• What you will do: The expected output is each entry, given again exactly.

• Data supplied:
• • • • •

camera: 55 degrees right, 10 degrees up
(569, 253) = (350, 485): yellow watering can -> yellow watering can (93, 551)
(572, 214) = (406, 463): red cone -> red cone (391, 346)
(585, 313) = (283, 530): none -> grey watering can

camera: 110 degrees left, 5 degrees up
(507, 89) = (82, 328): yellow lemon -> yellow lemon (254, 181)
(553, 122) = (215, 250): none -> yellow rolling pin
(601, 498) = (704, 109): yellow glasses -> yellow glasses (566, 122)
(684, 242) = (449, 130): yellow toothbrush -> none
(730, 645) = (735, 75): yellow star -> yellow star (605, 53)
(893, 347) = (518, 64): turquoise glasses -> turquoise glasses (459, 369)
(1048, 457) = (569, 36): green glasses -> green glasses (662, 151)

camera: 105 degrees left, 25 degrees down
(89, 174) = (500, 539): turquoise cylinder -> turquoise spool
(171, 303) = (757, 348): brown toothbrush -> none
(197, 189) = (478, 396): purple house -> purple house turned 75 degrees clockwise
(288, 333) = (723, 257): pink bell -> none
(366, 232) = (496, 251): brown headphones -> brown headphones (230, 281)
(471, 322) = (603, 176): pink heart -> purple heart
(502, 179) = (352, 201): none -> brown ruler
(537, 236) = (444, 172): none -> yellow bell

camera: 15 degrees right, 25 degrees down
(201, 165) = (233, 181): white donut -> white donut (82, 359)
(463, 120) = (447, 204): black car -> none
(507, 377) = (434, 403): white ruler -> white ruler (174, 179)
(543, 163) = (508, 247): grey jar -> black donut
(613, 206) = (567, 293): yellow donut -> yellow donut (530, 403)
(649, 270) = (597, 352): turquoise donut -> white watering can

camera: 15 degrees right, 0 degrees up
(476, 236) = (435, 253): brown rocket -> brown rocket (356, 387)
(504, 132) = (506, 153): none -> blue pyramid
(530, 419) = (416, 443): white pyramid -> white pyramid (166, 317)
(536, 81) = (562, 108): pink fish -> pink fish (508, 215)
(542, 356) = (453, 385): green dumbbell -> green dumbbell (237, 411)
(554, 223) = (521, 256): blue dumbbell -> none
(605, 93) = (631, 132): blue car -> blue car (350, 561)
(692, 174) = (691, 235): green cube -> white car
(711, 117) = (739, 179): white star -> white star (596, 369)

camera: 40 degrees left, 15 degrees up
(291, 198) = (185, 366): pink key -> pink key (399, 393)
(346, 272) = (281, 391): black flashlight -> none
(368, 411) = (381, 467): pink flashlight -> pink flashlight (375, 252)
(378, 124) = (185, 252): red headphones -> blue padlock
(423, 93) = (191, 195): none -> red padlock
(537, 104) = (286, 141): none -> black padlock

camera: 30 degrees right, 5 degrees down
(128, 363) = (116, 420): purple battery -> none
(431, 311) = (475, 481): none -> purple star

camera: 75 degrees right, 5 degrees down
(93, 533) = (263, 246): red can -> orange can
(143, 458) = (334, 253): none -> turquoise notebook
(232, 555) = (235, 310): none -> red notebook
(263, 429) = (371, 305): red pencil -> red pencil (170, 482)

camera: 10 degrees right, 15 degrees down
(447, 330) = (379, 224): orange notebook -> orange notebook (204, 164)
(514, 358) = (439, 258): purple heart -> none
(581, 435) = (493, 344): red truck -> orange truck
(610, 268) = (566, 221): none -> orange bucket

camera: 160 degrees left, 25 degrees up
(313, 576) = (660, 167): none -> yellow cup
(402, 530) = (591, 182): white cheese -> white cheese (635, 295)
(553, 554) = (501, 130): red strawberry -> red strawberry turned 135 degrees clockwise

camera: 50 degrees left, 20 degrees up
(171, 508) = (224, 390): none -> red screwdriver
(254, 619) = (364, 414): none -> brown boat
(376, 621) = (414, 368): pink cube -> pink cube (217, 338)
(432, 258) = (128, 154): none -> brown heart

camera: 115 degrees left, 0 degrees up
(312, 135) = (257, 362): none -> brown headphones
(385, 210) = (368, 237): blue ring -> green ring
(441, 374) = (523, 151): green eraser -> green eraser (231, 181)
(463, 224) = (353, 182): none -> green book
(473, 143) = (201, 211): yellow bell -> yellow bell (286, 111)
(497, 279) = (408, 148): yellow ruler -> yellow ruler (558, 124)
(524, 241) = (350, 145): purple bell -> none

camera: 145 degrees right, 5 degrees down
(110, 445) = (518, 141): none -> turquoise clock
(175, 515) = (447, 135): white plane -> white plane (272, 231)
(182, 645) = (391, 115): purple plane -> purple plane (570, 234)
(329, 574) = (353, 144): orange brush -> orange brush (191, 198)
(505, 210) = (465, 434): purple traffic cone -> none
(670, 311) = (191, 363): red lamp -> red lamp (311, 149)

• • • • •

• Task solution:
camera: 55 degrees right, 10 degrees up
(569, 253) = (350, 485): yellow watering can -> yellow watering can (93, 551)
(572, 214) = (406, 463): red cone -> red cone (391, 346)
(585, 313) = (283, 530): none -> grey watering can

camera: 110 degrees left, 5 degrees up
(507, 89) = (82, 328): yellow lemon -> yellow lemon (254, 181)
(553, 122) = (215, 250): none -> yellow rolling pin
(601, 498) = (704, 109): yellow glasses -> yellow glasses (566, 122)
(684, 242) = (449, 130): yellow toothbrush -> none
(730, 645) = (735, 75): yellow star -> yellow star (605, 53)
(893, 347) = (518, 64): turquoise glasses -> turquoise glasses (459, 369)
(1048, 457) = (569, 36): green glasses -> green glasses (662, 151)

camera: 105 degrees left, 25 degrees down
(89, 174) = (500, 539): turquoise cylinder -> turquoise spool
(171, 303) = (757, 348): brown toothbrush -> none
(197, 189) = (478, 396): purple house -> purple house turned 75 degrees clockwise
(288, 333) = (723, 257): pink bell -> none
(366, 232) = (496, 251): brown headphones -> brown headphones (230, 281)
(471, 322) = (603, 176): pink heart -> purple heart
(502, 179) = (352, 201): none -> brown ruler
(537, 236) = (444, 172): none -> yellow bell

camera: 15 degrees right, 25 degrees down
(201, 165) = (233, 181): white donut -> white donut (82, 359)
(463, 120) = (447, 204): black car -> none
(507, 377) = (434, 403): white ruler -> white ruler (174, 179)
(543, 163) = (508, 247): grey jar -> black donut
(613, 206) = (567, 293): yellow donut -> yellow donut (530, 403)
(649, 270) = (597, 352): turquoise donut -> white watering can

camera: 15 degrees right, 0 degrees up
(476, 236) = (435, 253): brown rocket -> brown rocket (356, 387)
(504, 132) = (506, 153): none -> blue pyramid
(530, 419) = (416, 443): white pyramid -> white pyramid (166, 317)
(536, 81) = (562, 108): pink fish -> pink fish (508, 215)
(542, 356) = (453, 385): green dumbbell -> green dumbbell (237, 411)
(554, 223) = (521, 256): blue dumbbell -> none
(605, 93) = (631, 132): blue car -> blue car (350, 561)
(692, 174) = (691, 235): green cube -> white car
(711, 117) = (739, 179): white star -> white star (596, 369)

camera: 40 degrees left, 15 degrees up
(291, 198) = (185, 366): pink key -> pink key (399, 393)
(346, 272) = (281, 391): black flashlight -> none
(368, 411) = (381, 467): pink flashlight -> pink flashlight (375, 252)
(378, 124) = (185, 252): red headphones -> blue padlock
(423, 93) = (191, 195): none -> red padlock
(537, 104) = (286, 141): none -> black padlock

camera: 30 degrees right, 5 degrees down
(128, 363) = (116, 420): purple battery -> none
(431, 311) = (475, 481): none -> purple star

camera: 75 degrees right, 5 degrees down
(93, 533) = (263, 246): red can -> orange can
(143, 458) = (334, 253): none -> turquoise notebook
(232, 555) = (235, 310): none -> red notebook
(263, 429) = (371, 305): red pencil -> red pencil (170, 482)

camera: 10 degrees right, 15 degrees down
(447, 330) = (379, 224): orange notebook -> orange notebook (204, 164)
(514, 358) = (439, 258): purple heart -> none
(581, 435) = (493, 344): red truck -> orange truck
(610, 268) = (566, 221): none -> orange bucket

camera: 160 degrees left, 25 degrees up
(313, 576) = (660, 167): none -> yellow cup
(402, 530) = (591, 182): white cheese -> white cheese (635, 295)
(553, 554) = (501, 130): red strawberry -> red strawberry turned 135 degrees clockwise

camera: 50 degrees left, 20 degrees up
(171, 508) = (224, 390): none -> red screwdriver
(254, 619) = (364, 414): none -> brown boat
(376, 621) = (414, 368): pink cube -> pink cube (217, 338)
(432, 258) = (128, 154): none -> brown heart

camera: 115 degrees left, 0 degrees up
(312, 135) = (257, 362): none -> brown headphones
(385, 210) = (368, 237): blue ring -> green ring
(441, 374) = (523, 151): green eraser -> green eraser (231, 181)
(463, 224) = (353, 182): none -> green book
(473, 143) = (201, 211): yellow bell -> yellow bell (286, 111)
(497, 279) = (408, 148): yellow ruler -> yellow ruler (558, 124)
(524, 241) = (350, 145): purple bell -> none

camera: 145 degrees right, 5 degrees down
(110, 445) = (518, 141): none -> turquoise clock
(175, 515) = (447, 135): white plane -> white plane (272, 231)
(182, 645) = (391, 115): purple plane -> purple plane (570, 234)
(329, 574) = (353, 144): orange brush -> orange brush (191, 198)
(505, 210) = (465, 434): purple traffic cone -> none
(670, 311) = (191, 363): red lamp -> red lamp (311, 149)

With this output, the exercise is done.